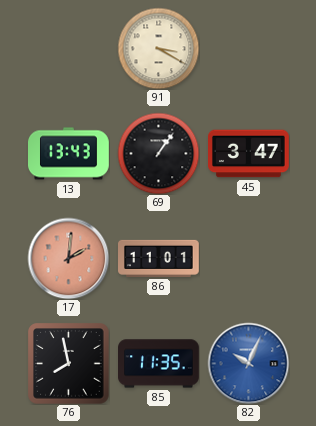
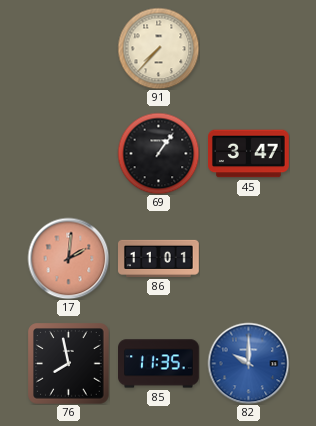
91: 3:20 -> 7:37
13: 13:43 -> none
82: 10:04 -> 10:00
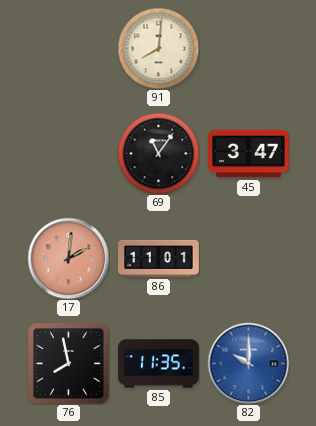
91: 7:37 -> 8:01
69: 1:06 -> 11:06
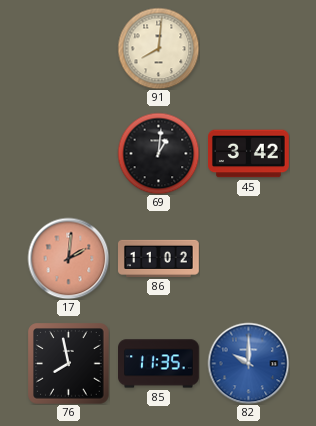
69: 11:06 -> 1:01
45: 3:47 -> 3:42
86: 11:01 -> 11:02
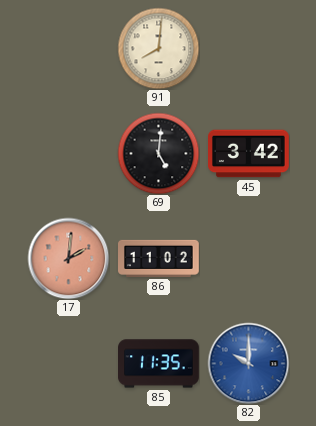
69: 1:01 -> 5:01
76: 7:58 -> none
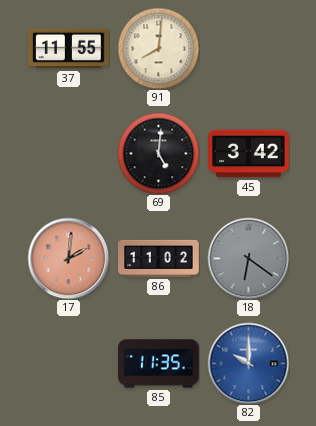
37: none -> 11:55
18: none -> 6:21
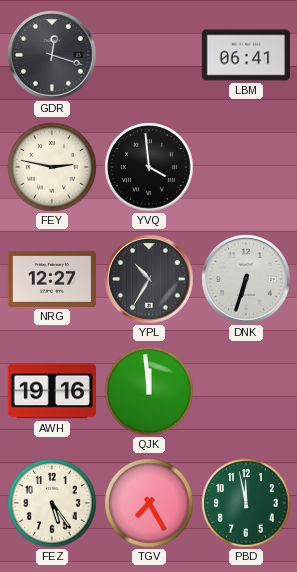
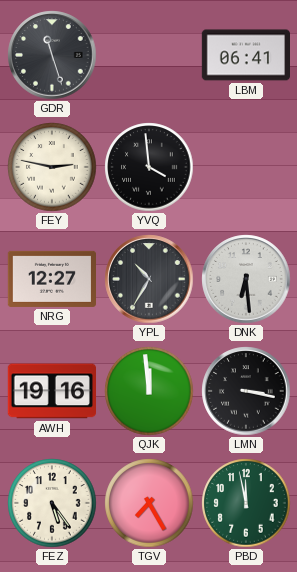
GDR: 12:18 -> 11:27
DNK: 6:33 -> 6:29
LMN: none -> 3:17
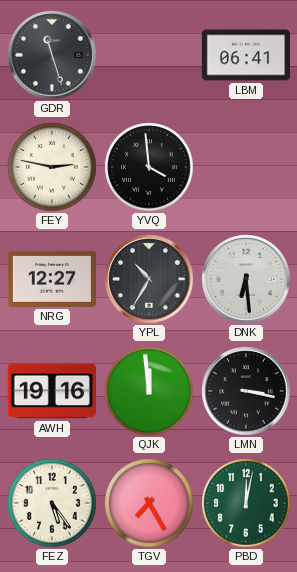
PBD: 11:58 -> 12:02
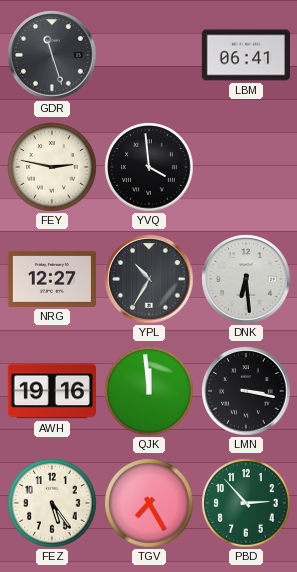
PBD: 12:02 -> 2:53
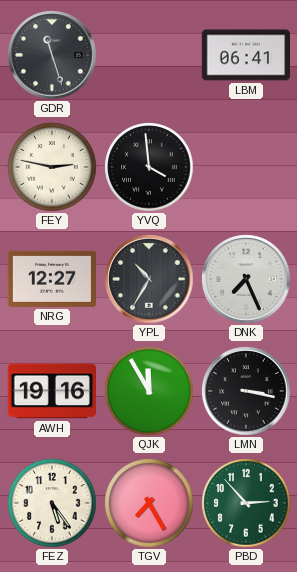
DNK: 6:29 -> 7:26
QJK: 11:59 -> 11:55
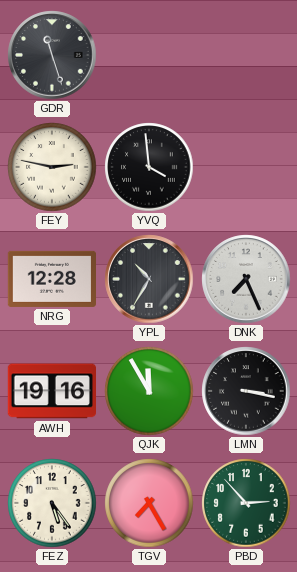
LBM: 06:41 -> none
NRG: 12:27 -> 12:28
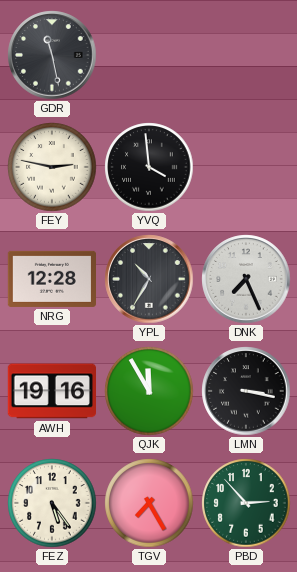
GDR: 11:27 -> 11:28
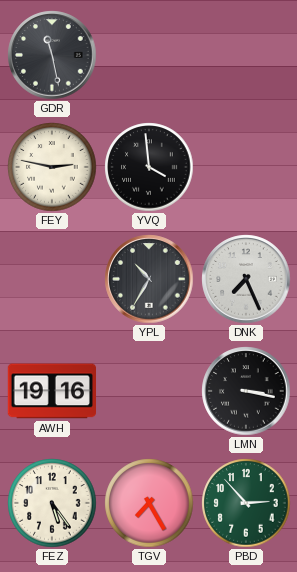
NRG: 12:28 -> none
QJK: 11:55 -> none
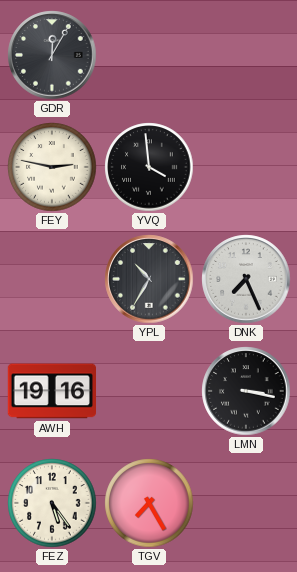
GDR: 11:28 -> 12:05
PBD: 2:53 -> none
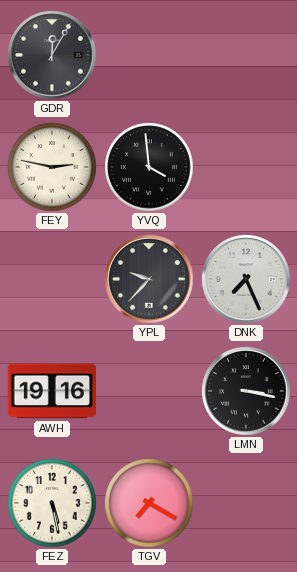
YPL: 10:35 -> 9:37
FEZ: 5:24 -> 5:28
TGV: 7:25 -> 7:20
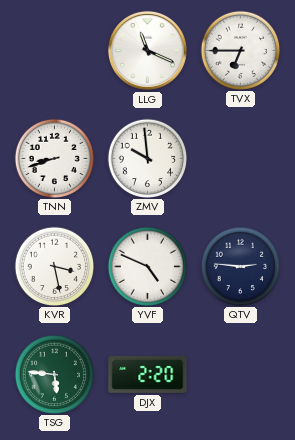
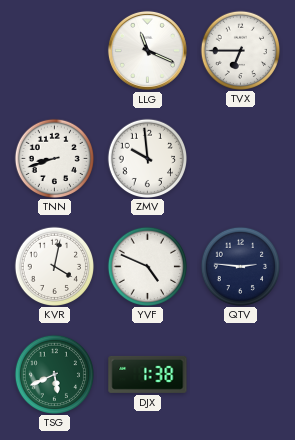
KVR: 3:28 -> 4:02
TSG: 5:46 -> 5:41
DJX: 2:20 -> 1:38
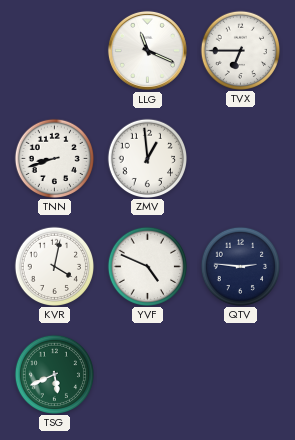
ZMV: 9:59 -> 12:59
DJX: 1:38 -> none
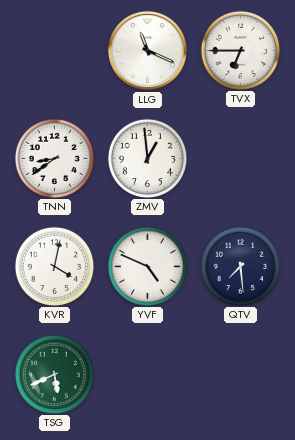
TNN: 8:42 -> 8:39
QTV: 2:46 -> 7:29
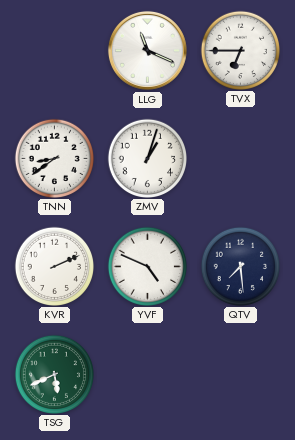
ZMV: 12:59 -> 1:03
KVR: 4:02 -> 2:11
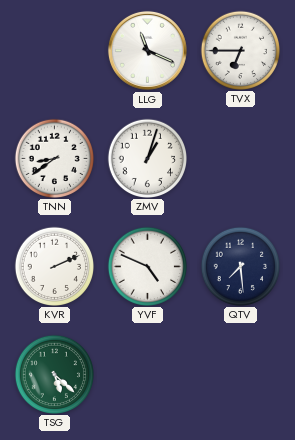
TSG: 5:41 -> 5:22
---------------
Please turn the stretch of lines above, from the one containing "91: 7:37 -> 8:01" through the last one, into a numbered list with no blank lines and no pictures.

1. 91: 7:37 -> 8:01
2. 69: 1:06 -> 11:06
3. 69: 11:06 -> 1:01
4. 45: 3:47 -> 3:42
5. 86: 11:01 -> 11:02
6. 69: 1:01 -> 5:01
7. 76: 7:58 -> none
8. 37: none -> 11:55
9. 18: none -> 6:21
10. GDR: 12:18 -> 11:27
11. DNK: 6:33 -> 6:29
12. LMN: none -> 3:17
13. PBD: 11:58 -> 12:02
14. PBD: 12:02 -> 2:53
15. DNK: 6:29 -> 7:26
16. QJK: 11:59 -> 11:55
17. LBM: 06:41 -> none
18. NRG: 12:27 -> 12:28
19. GDR: 11:27 -> 11:28
20. NRG: 12:28 -> none
21. QJK: 11:55 -> none
22. GDR: 11:28 -> 12:05
23. PBD: 2:53 -> none
24. YPL: 10:35 -> 9:37
25. FEZ: 5:24 -> 5:28
26. TGV: 7:25 -> 7:20
27. KVR: 3:28 -> 4:02
28. TSG: 5:46 -> 5:41
29. DJX: 2:20 -> 1:38
30. ZMV: 9:59 -> 12:59
31. DJX: 1:38 -> none
32. TNN: 8:42 -> 8:39
33. QTV: 2:46 -> 7:29
34. ZMV: 12:59 -> 1:03
35. KVR: 4:02 -> 2:11
36. TSG: 5:41 -> 5:22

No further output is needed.